Data excerpts
:::::
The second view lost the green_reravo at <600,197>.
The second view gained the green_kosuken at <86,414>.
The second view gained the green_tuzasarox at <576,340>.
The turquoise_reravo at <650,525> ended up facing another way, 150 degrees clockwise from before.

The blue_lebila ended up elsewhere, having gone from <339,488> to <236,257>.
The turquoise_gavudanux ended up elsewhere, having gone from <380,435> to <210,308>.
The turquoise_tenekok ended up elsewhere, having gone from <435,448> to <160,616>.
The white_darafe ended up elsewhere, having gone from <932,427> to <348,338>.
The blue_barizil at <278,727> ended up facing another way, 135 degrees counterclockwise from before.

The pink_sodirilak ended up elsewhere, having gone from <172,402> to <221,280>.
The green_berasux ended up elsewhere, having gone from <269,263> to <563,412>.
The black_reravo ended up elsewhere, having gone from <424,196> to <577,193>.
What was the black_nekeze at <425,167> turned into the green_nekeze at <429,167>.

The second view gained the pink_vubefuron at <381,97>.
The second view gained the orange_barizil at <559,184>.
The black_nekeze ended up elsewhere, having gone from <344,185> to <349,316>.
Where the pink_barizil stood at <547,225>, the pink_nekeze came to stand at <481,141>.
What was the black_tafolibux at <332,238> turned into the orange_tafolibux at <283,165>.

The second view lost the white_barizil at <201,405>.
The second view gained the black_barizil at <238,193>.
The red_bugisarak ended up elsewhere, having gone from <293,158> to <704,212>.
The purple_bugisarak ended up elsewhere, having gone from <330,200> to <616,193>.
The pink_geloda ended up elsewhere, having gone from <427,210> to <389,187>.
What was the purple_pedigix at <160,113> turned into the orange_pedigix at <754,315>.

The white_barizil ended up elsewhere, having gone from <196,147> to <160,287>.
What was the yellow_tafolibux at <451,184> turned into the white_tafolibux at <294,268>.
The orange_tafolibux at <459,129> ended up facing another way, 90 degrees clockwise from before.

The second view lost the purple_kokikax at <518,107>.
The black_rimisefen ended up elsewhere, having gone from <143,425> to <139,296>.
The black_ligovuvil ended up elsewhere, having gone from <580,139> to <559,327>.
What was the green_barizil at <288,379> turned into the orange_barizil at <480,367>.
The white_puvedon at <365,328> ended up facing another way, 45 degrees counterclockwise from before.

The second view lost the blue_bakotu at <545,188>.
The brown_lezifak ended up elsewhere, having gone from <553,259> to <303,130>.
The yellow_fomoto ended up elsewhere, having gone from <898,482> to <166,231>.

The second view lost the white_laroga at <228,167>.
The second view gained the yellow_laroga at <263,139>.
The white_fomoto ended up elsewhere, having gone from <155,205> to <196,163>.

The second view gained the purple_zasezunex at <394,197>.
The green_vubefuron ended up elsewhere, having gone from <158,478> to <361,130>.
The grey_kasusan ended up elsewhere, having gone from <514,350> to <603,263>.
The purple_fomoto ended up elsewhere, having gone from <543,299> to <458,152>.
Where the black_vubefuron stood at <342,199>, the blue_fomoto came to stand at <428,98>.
:::::
EXERCISE INSTRUCTIONS:
Using the records above, output exactly the lines from the first through the line that contains "The second view gained the green_tuzasarox", with both of those included.

EXERCISE OUTPUT:
The second view lost the green_reravo at <600,197>.
The second view gained the green_kosuken at <86,414>.
The second view gained the green_tuzasarox at <576,340>.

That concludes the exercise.